**Requirement**
Throughout the listing below, show every line in which "none" occurs.
==========
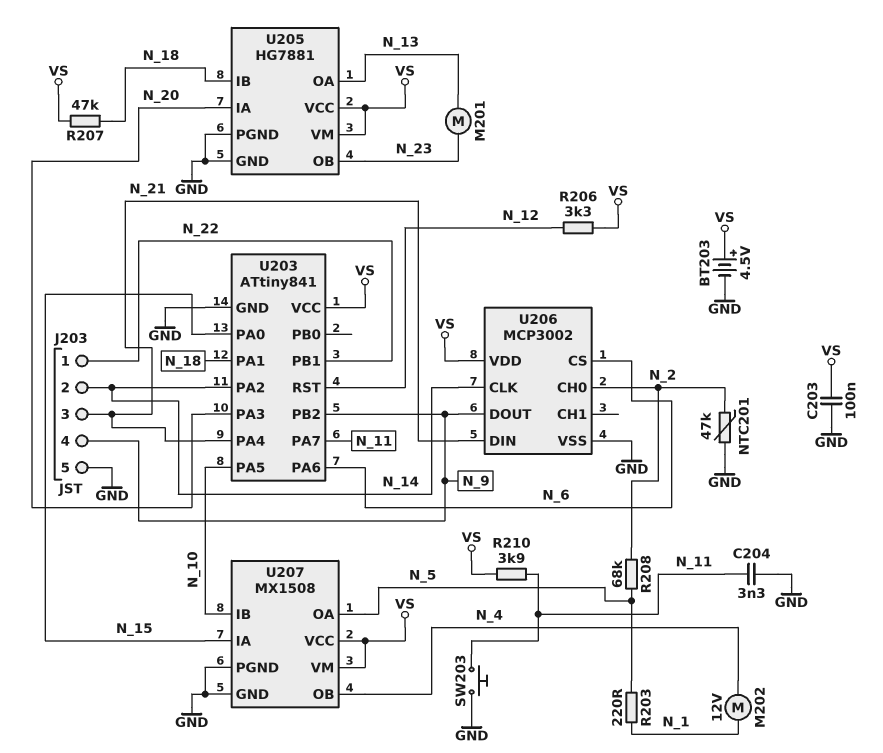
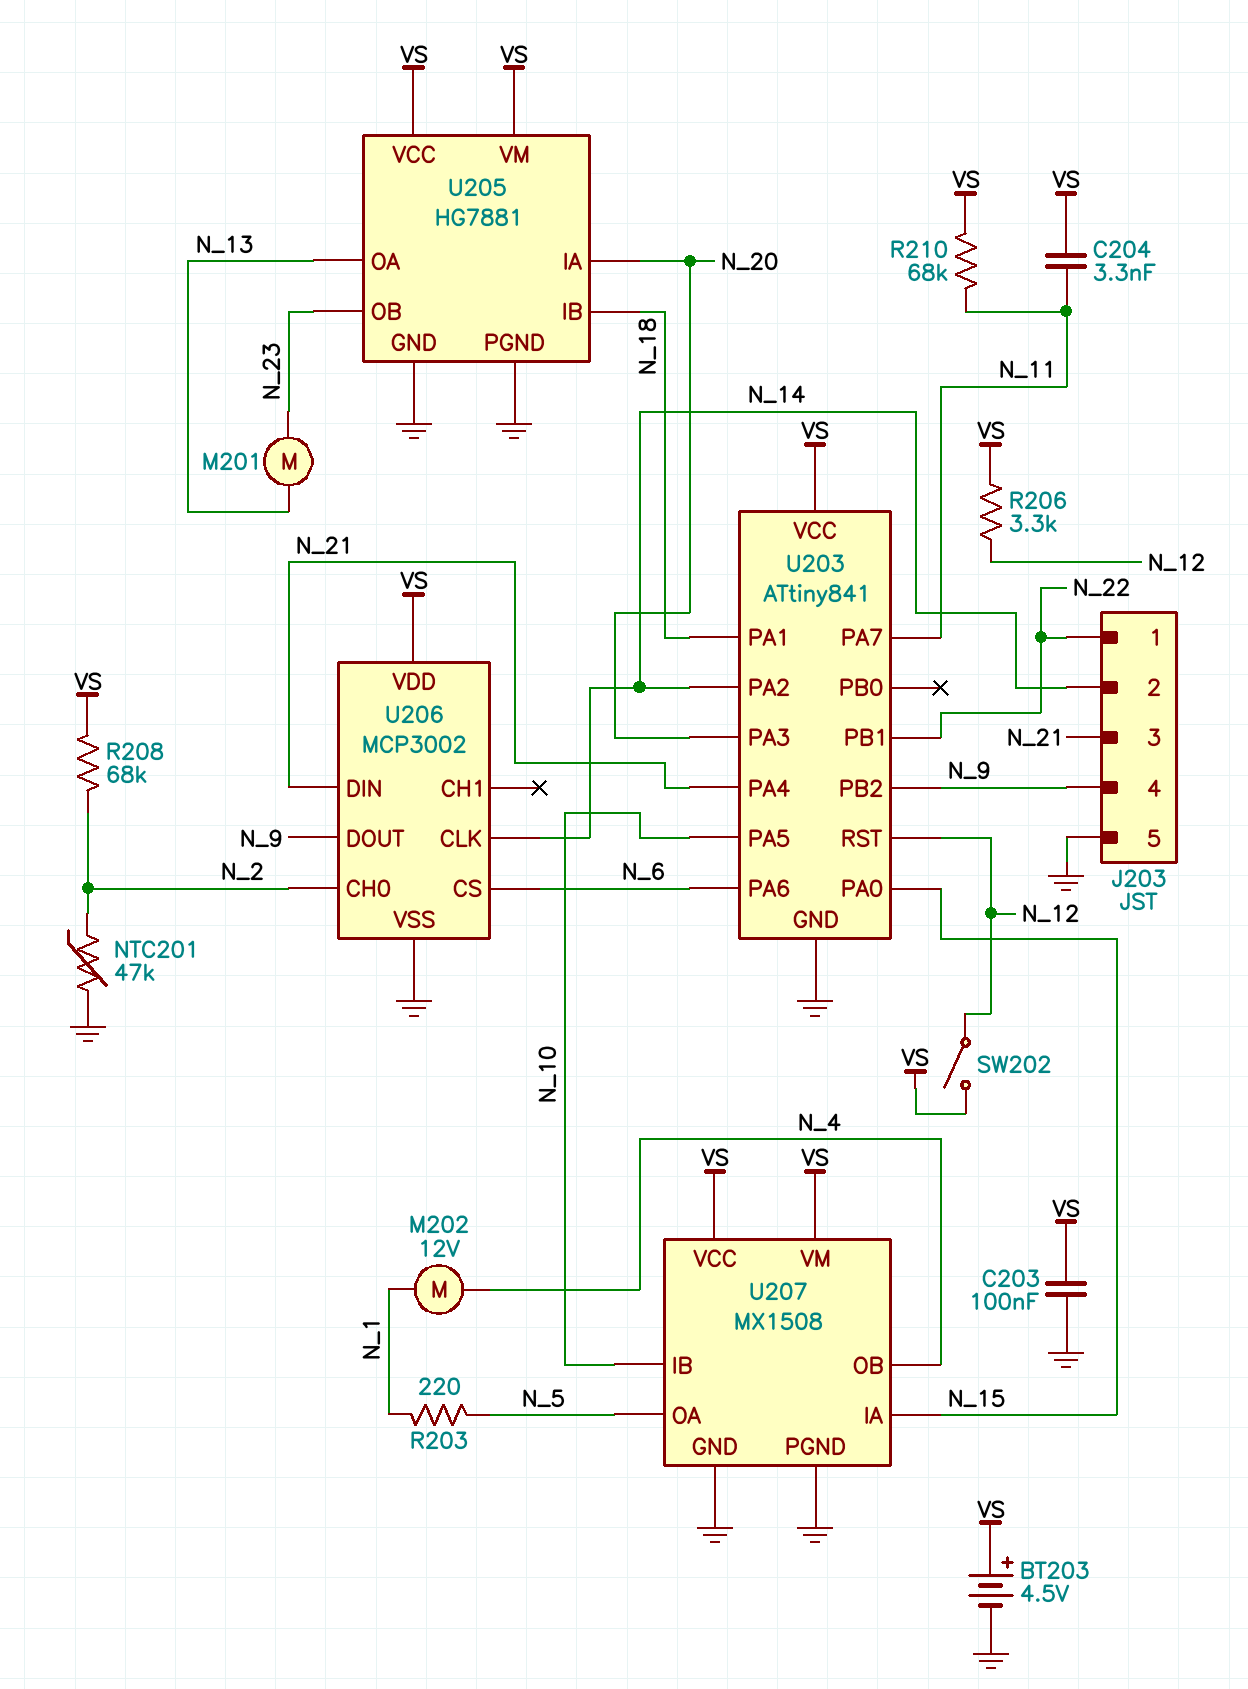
C204: 3.3nF (GND, N_11) -> 3.3nF (N_11, VS)
R207: 47k (N_18, VS) -> none
R208: 68k (N_2, N_5) -> 68k (N_2, VS)
R210: 3.9k (N_11, VS) -> 68k (N_11, VS)
SW202: none -> switch (N_12, VS)
SW203: button (GND, N_11) -> none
==========
**Exercise answer**
R207: 47k (N_18, VS) -> none
SW202: none -> switch (N_12, VS)
SW203: button (GND, N_11) -> none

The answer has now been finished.